[Given data]

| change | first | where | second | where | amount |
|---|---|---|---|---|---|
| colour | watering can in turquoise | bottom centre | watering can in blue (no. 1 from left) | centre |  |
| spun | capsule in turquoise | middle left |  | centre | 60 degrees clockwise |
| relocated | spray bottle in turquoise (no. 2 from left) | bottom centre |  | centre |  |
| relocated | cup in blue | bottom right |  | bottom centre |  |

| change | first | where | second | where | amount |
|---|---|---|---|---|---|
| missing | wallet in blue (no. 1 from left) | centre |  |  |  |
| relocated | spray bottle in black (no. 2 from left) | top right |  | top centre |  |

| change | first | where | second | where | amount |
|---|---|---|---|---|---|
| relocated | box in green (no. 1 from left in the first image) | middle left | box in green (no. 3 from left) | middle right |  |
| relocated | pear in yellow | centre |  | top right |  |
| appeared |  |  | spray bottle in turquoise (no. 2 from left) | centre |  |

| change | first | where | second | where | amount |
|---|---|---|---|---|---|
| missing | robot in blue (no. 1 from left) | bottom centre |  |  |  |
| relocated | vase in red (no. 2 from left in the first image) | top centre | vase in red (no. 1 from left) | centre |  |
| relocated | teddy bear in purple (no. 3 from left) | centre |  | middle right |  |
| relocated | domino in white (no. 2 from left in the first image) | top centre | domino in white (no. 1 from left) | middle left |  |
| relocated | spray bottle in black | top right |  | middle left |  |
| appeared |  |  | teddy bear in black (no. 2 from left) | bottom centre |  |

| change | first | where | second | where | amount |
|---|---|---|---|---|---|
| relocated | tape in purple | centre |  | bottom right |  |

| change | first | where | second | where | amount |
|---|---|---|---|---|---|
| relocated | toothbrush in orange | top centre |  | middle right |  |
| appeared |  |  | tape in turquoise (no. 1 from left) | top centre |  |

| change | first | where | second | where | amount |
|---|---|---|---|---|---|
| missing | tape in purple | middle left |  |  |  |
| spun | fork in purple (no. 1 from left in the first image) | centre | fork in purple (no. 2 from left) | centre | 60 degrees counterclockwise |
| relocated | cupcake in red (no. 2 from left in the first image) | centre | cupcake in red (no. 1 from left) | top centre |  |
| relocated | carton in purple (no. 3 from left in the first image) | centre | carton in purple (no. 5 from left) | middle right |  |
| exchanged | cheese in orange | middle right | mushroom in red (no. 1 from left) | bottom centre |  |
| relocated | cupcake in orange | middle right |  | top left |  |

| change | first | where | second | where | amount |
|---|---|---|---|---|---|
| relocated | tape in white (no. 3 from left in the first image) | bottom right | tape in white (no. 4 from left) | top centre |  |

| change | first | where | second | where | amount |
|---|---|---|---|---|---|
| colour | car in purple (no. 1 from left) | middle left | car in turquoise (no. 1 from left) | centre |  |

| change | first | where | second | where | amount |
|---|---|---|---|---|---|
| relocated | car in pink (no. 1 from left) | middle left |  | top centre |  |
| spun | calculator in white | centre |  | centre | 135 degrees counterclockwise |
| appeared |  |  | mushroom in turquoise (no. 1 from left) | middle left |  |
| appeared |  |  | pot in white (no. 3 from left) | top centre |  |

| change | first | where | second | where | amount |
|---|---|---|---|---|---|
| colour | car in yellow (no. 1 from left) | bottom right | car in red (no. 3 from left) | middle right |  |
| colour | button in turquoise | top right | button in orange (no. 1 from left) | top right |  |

[/Given data]

-- Instructions for the task --
Please copy only the lines between the first line of the entries and the line with "degrees clockwise |", keeping those two end lines as well, exactly as written.

-- Exercise result --
| change | first | where | second | where | amount |
|---|---|---|---|---|---|
| colour | watering can in turquoise | bottom centre | watering can in blue (no. 1 from left) | centre |  |
| spun | capsule in turquoise | middle left |  | centre | 60 degrees clockwise |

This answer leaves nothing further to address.